Two-dimensional motion records:
>>>

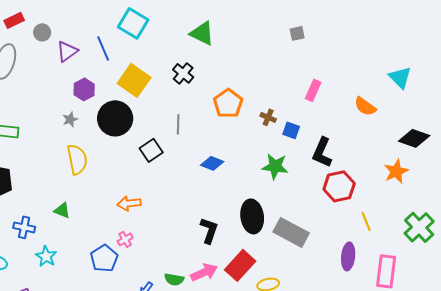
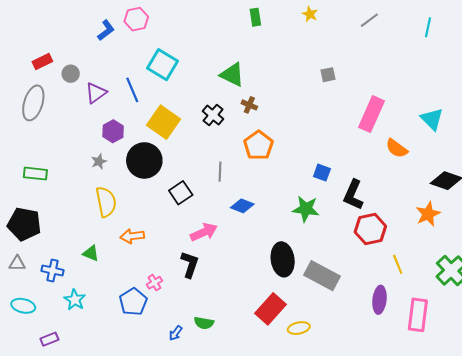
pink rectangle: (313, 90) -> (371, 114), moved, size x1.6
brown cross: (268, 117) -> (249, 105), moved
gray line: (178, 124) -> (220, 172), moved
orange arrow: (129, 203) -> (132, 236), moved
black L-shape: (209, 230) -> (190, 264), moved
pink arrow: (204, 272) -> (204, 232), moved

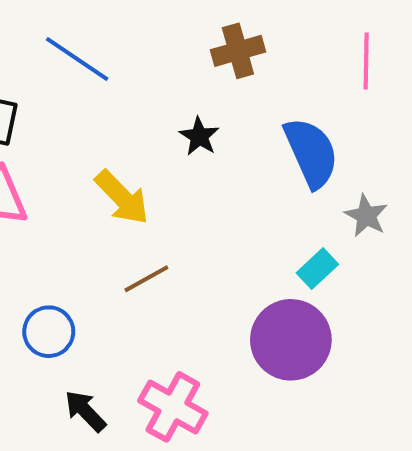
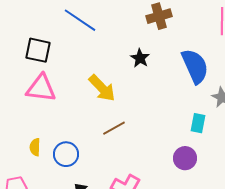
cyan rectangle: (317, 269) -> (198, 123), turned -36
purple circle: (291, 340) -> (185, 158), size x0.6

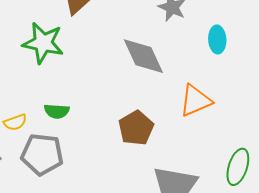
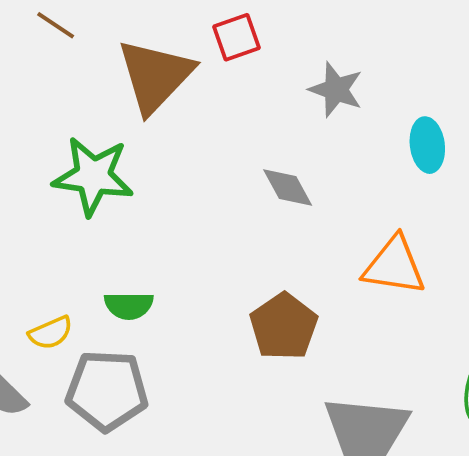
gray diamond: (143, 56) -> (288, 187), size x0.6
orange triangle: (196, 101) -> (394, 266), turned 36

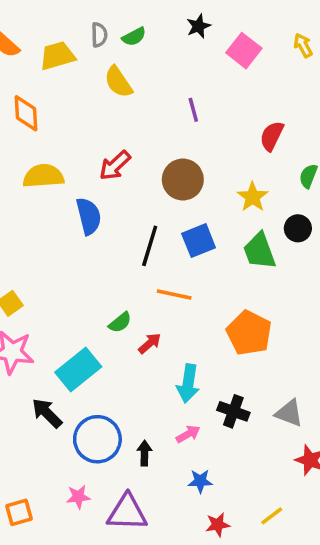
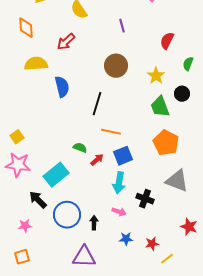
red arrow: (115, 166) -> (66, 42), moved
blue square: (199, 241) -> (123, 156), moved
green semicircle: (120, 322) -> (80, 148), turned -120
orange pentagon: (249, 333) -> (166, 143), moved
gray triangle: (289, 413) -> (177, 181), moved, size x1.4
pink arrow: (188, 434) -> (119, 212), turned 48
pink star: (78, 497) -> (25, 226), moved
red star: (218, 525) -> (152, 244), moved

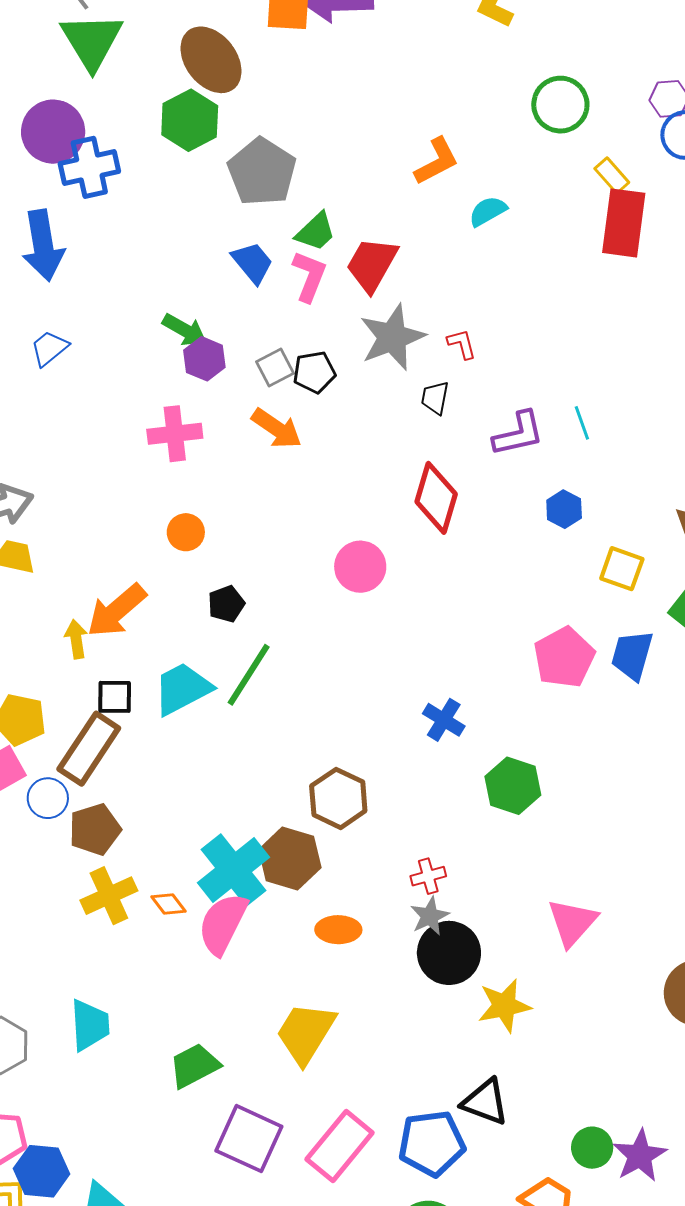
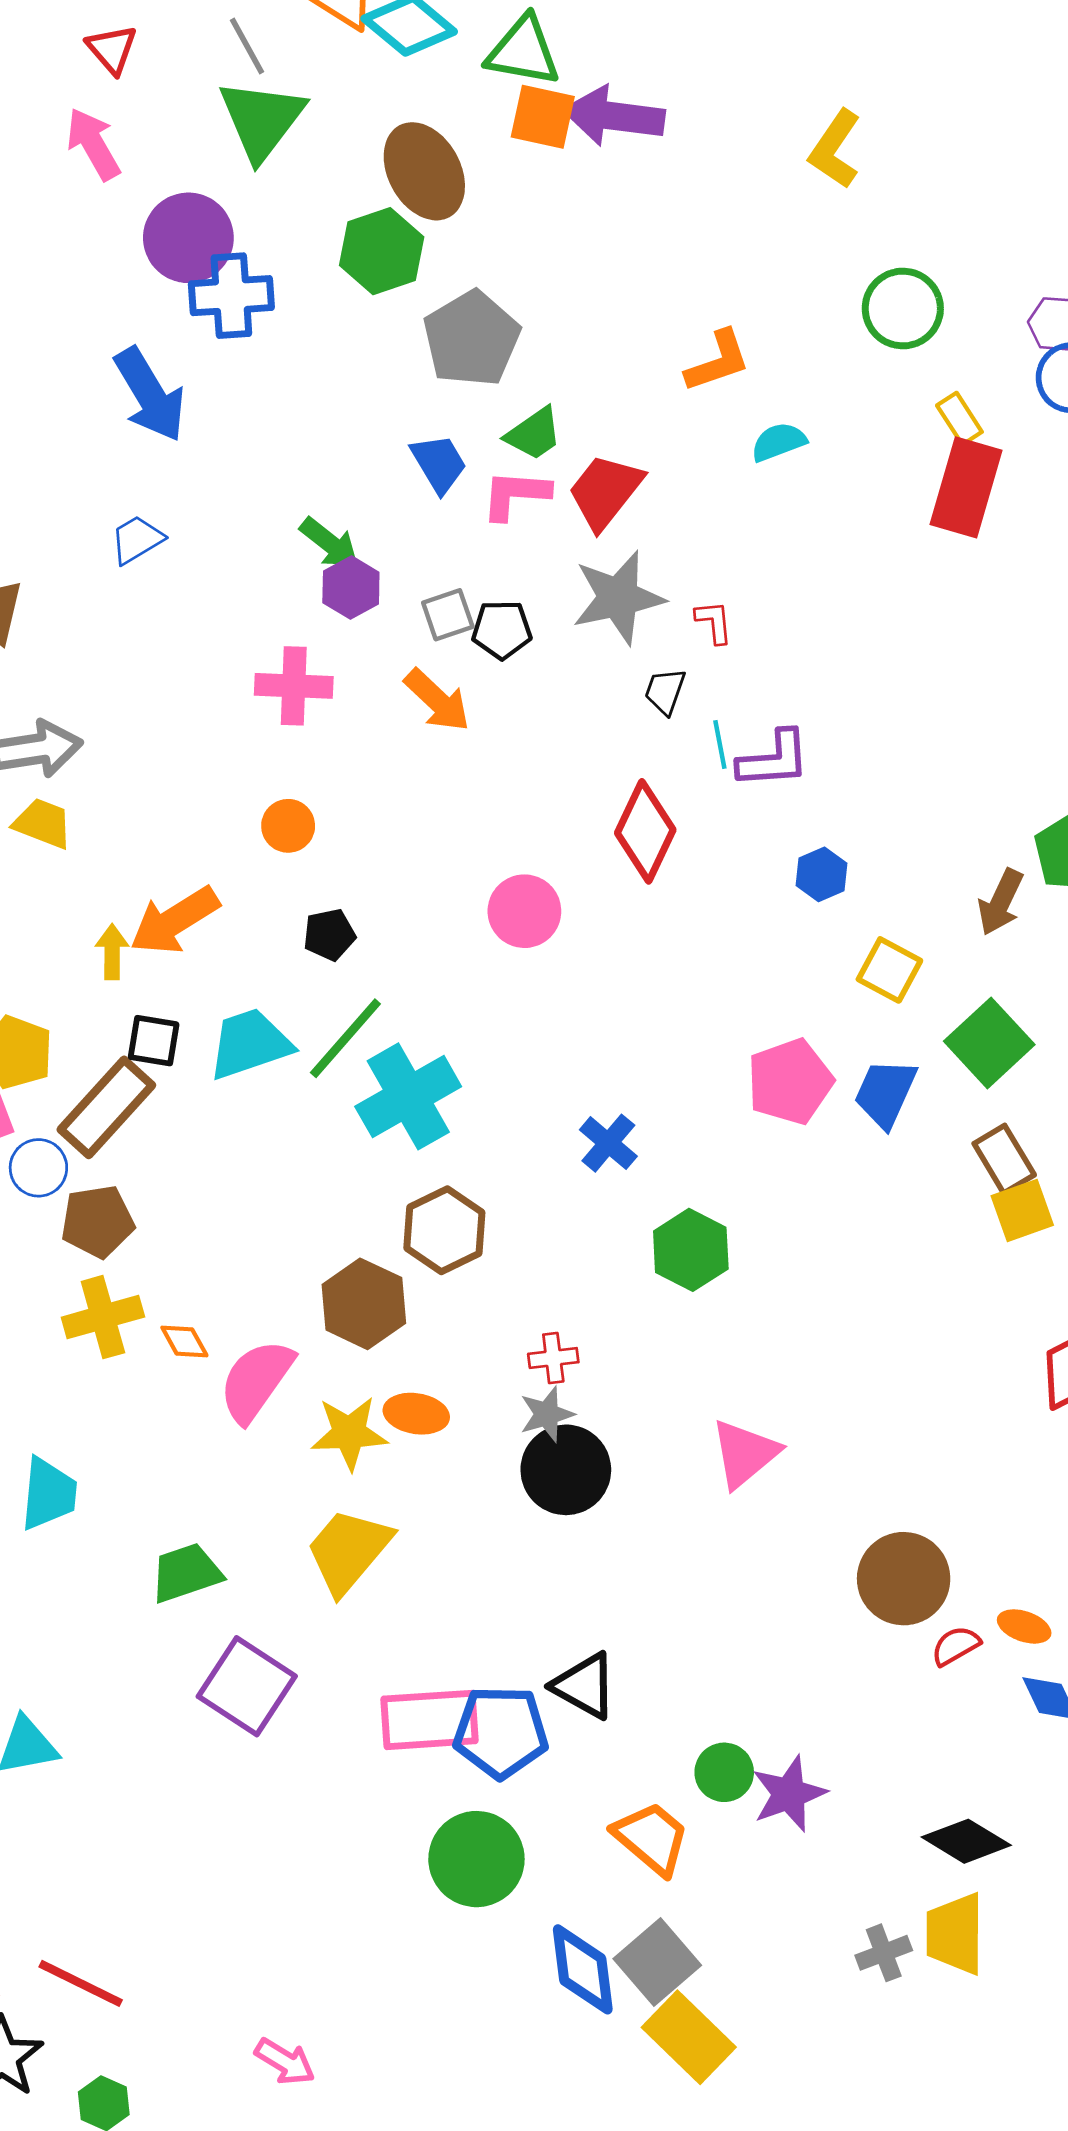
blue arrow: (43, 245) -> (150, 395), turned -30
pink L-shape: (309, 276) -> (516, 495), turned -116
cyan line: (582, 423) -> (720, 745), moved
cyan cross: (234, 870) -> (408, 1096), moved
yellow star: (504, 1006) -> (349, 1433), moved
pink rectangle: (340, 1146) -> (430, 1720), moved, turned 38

<<<

Assignment: Scan the entries above for the word "star" and collect each line holding it.

Answer to this task:
pink star: (78, 497) -> (25, 226), moved
red star: (218, 525) -> (152, 244), moved
yellow star: (504, 1006) -> (349, 1433), moved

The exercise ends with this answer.